**Data for processing:**
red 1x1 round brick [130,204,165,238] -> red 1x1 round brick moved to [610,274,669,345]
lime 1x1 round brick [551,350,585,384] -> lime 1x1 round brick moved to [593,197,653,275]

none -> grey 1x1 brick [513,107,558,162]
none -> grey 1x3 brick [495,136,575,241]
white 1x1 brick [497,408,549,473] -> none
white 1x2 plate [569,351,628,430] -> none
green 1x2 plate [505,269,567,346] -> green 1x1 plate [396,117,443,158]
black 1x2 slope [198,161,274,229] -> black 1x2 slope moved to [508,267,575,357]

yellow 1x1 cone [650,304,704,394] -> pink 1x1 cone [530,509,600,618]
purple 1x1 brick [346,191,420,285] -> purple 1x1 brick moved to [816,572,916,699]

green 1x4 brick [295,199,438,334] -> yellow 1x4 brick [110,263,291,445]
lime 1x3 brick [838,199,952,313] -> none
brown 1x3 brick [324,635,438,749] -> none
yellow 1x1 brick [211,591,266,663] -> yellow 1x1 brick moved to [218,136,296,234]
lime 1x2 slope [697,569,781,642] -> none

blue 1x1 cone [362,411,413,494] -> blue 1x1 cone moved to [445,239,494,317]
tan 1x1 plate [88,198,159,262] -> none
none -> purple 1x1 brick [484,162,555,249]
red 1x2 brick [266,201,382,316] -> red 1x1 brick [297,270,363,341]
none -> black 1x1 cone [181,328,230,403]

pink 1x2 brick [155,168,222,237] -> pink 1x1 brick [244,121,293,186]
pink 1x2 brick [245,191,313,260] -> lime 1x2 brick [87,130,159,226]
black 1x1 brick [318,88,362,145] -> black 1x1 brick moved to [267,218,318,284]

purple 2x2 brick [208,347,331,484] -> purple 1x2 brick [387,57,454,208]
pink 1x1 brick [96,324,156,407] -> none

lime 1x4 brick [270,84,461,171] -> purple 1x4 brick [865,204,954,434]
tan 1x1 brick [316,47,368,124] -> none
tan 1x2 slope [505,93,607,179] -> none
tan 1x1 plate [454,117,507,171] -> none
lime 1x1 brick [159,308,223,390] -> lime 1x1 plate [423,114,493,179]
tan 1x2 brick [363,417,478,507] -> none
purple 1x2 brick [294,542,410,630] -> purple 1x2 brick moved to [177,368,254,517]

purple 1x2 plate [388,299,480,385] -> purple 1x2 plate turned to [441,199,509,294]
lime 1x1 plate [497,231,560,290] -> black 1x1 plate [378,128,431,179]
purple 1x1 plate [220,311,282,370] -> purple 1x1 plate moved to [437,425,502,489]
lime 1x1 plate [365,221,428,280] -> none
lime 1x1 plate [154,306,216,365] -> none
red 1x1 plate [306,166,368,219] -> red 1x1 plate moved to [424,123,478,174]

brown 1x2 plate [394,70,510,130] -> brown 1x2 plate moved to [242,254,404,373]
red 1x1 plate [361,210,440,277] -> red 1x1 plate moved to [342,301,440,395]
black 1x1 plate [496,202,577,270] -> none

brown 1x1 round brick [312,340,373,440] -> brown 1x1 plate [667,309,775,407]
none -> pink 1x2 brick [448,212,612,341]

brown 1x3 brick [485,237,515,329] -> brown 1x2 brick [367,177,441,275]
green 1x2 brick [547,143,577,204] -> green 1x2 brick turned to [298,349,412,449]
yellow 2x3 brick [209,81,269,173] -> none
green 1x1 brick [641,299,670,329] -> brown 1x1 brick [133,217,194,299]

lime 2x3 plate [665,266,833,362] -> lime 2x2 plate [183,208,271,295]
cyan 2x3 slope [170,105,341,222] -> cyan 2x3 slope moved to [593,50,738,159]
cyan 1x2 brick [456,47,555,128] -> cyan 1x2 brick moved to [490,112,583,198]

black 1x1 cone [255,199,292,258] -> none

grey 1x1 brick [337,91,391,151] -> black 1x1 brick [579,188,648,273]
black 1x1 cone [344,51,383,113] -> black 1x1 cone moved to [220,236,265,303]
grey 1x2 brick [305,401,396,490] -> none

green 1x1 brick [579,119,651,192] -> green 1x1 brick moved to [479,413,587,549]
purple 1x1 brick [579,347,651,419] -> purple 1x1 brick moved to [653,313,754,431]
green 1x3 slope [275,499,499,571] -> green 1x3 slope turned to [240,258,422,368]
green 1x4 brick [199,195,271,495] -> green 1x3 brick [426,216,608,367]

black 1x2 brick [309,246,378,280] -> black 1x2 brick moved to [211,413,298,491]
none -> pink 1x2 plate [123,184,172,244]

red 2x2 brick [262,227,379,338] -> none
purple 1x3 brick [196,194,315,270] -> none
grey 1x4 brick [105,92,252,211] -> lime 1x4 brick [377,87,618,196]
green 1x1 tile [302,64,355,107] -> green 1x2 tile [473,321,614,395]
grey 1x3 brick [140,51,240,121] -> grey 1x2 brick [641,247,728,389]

**Work instruction:** Only one part of the material above is to be transcribed, namely the lines starting with the line that has "green 1x2 plate" and going on through the line that has "yellow 1x1 brick [211,591,266,663]", exactly as they stand.

**Task solution:**
green 1x2 plate [505,269,567,346] -> green 1x1 plate [396,117,443,158]
black 1x2 slope [198,161,274,229] -> black 1x2 slope moved to [508,267,575,357]

yellow 1x1 cone [650,304,704,394] -> pink 1x1 cone [530,509,600,618]
purple 1x1 brick [346,191,420,285] -> purple 1x1 brick moved to [816,572,916,699]

green 1x4 brick [295,199,438,334] -> yellow 1x4 brick [110,263,291,445]
lime 1x3 brick [838,199,952,313] -> none
brown 1x3 brick [324,635,438,749] -> none
yellow 1x1 brick [211,591,266,663] -> yellow 1x1 brick moved to [218,136,296,234]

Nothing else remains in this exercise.